+++ EXERCISE INPUTS +++

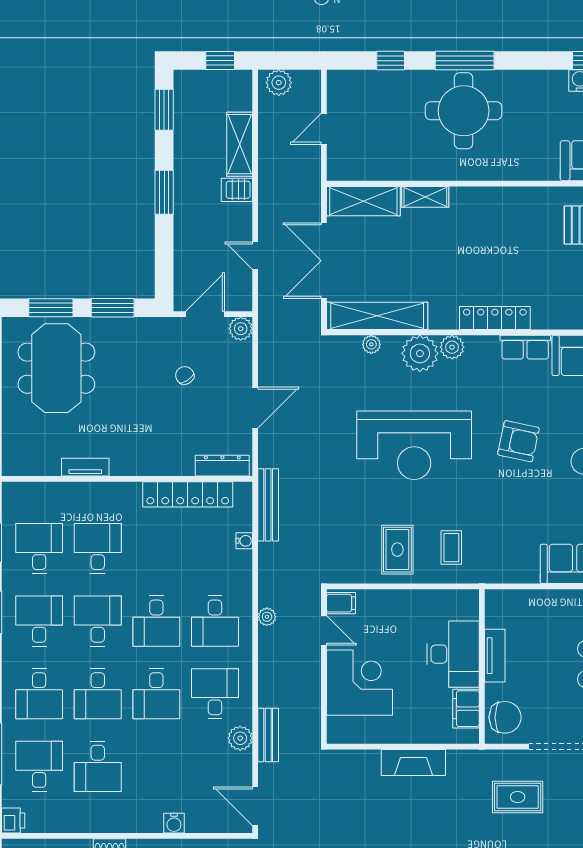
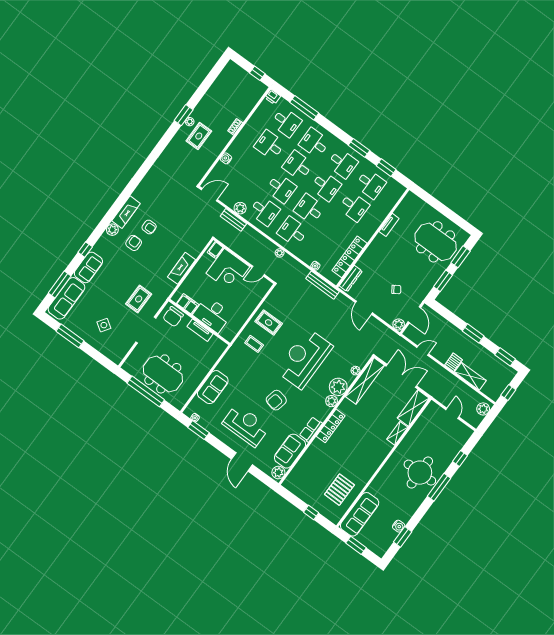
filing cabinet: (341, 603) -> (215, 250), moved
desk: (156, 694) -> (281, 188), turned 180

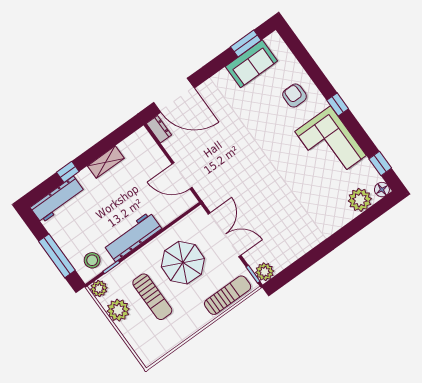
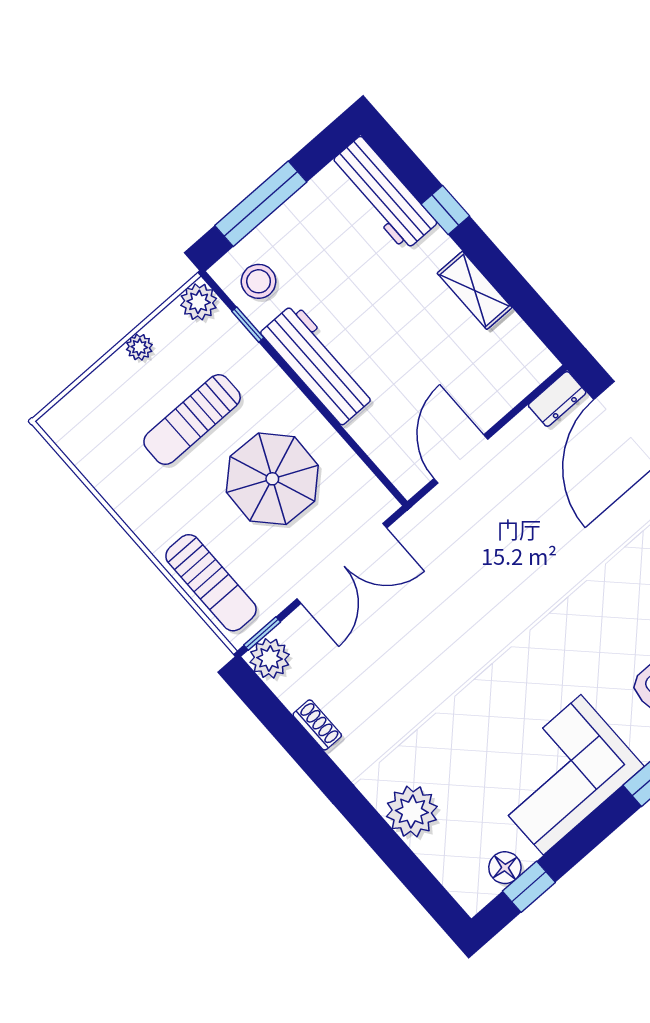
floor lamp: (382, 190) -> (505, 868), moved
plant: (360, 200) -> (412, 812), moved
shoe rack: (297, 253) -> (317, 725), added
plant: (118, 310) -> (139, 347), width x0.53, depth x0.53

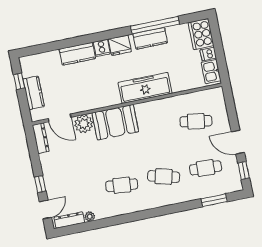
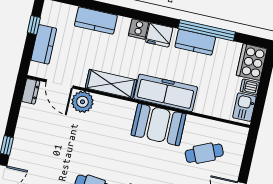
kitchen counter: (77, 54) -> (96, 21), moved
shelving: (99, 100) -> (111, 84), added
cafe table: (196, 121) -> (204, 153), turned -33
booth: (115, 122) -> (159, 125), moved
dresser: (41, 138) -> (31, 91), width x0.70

+++

*EXERCISE AIM*: What is needed here is an exact copy of the lines from the line containing "shoe rack: (297, 253) -> (317, 725), added" through the end of the records, with every picture left out.

*SOLVED EXERCISE*:
shoe rack: (297, 253) -> (317, 725), added
plant: (118, 310) -> (139, 347), width x0.53, depth x0.53

kitchen counter: (77, 54) -> (96, 21), moved
shelving: (99, 100) -> (111, 84), added
cafe table: (196, 121) -> (204, 153), turned -33
booth: (115, 122) -> (159, 125), moved
dresser: (41, 138) -> (31, 91), width x0.70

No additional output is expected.